*** Opening RAW DATA ***
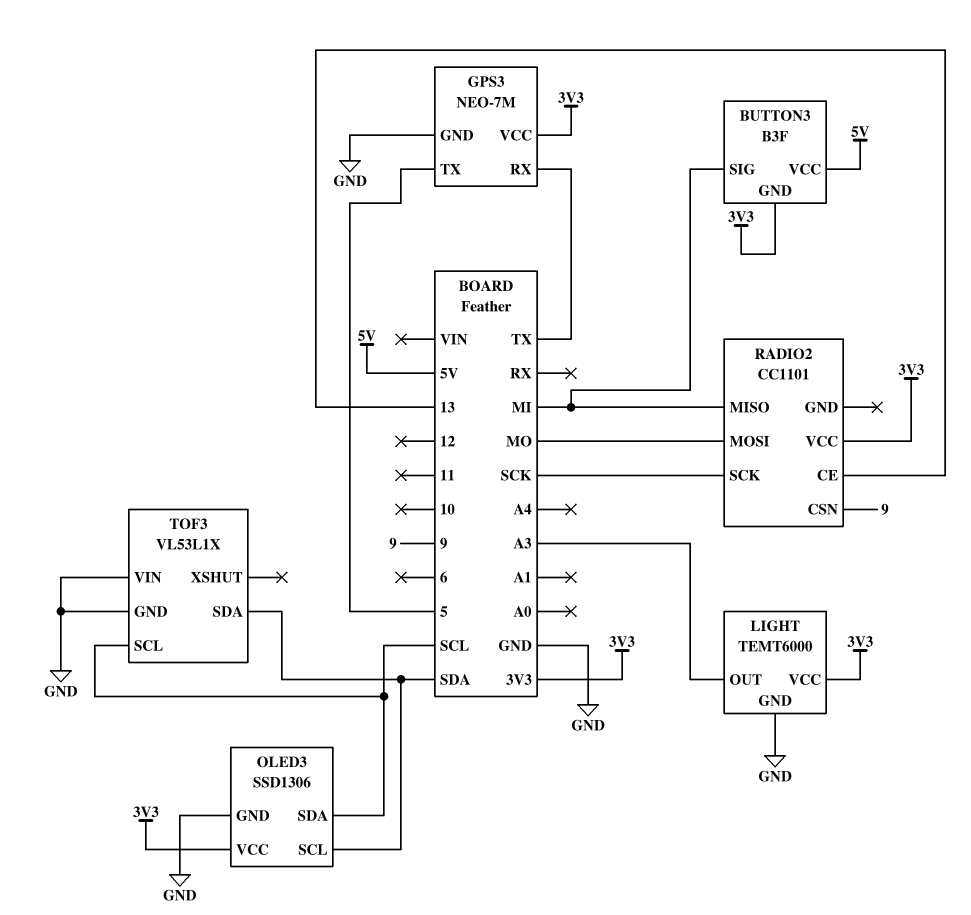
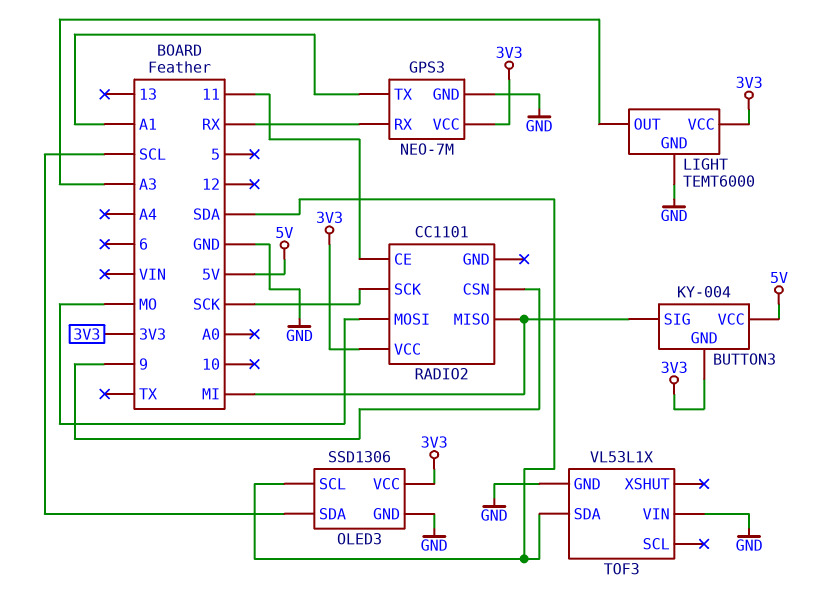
BUTTON3: B3F -> KY-004
GPS3 pin RX: TX -> RX
GPS3 pin TX: 5 -> A1
RADIO2 pin CE: 13 -> 11
TOF3 pin SCL: SCL -> none

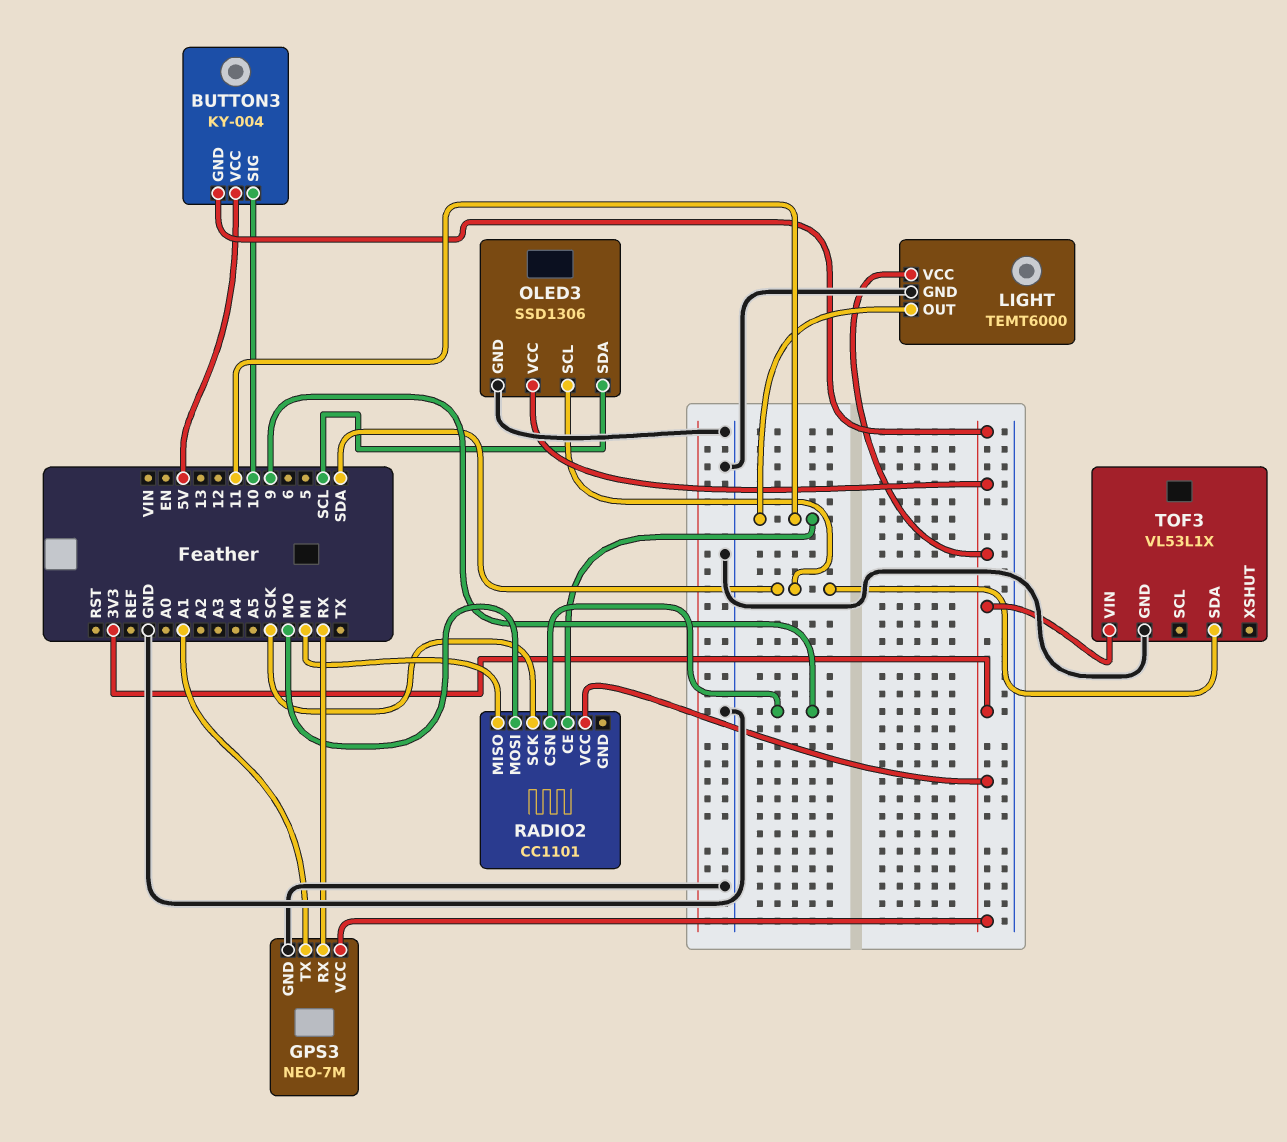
BUTTON3 pin SIG: MI -> 10
LIGHT pin OUT: A3 -> 11
TOF3 pin VIN: GND -> 3V3

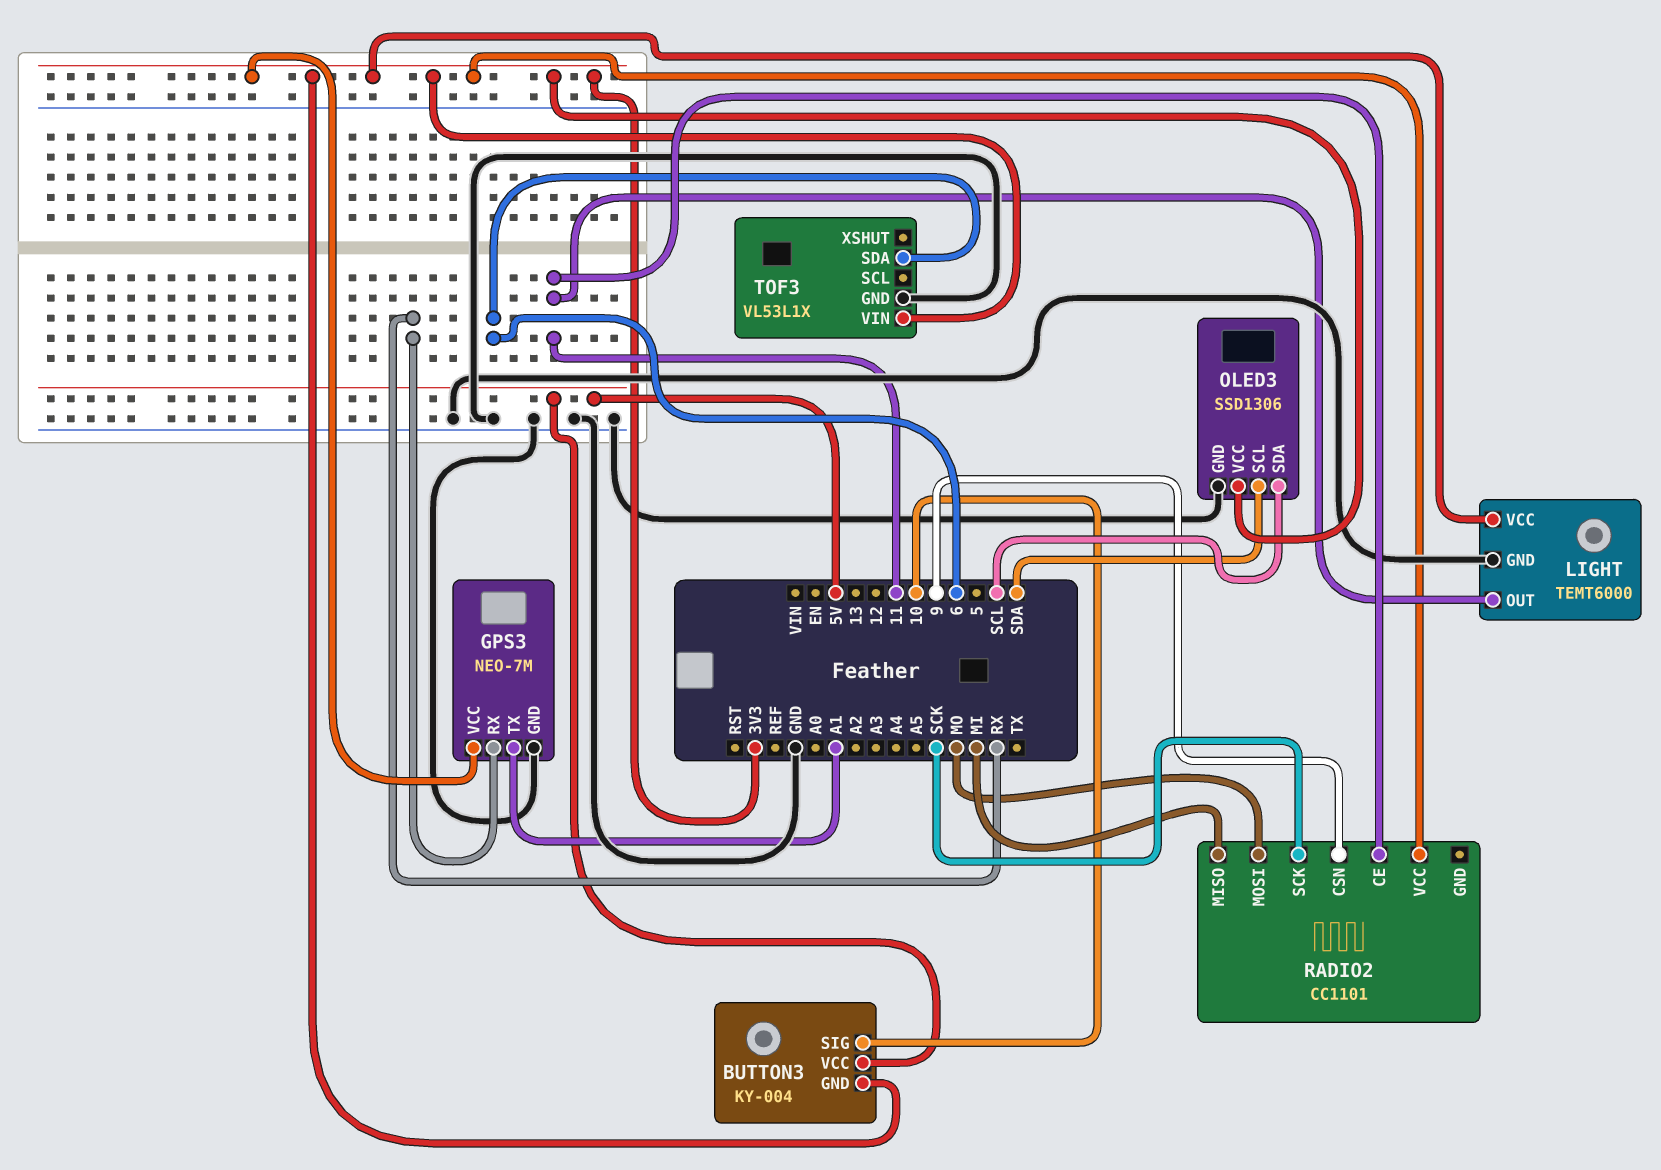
TOF3 pin SDA: SDA -> 6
*** Closing RAW DATA ***
ASSIGNMENT
All of the listing above must be output exactly, except for its pictures.

WRITTEN ANSWER
BUTTON3: B3F -> KY-004
GPS3 pin RX: TX -> RX
GPS3 pin TX: 5 -> A1
RADIO2 pin CE: 13 -> 11
TOF3 pin SCL: SCL -> none

BUTTON3 pin SIG: MI -> 10
LIGHT pin OUT: A3 -> 11
TOF3 pin VIN: GND -> 3V3

TOF3 pin SDA: SDA -> 6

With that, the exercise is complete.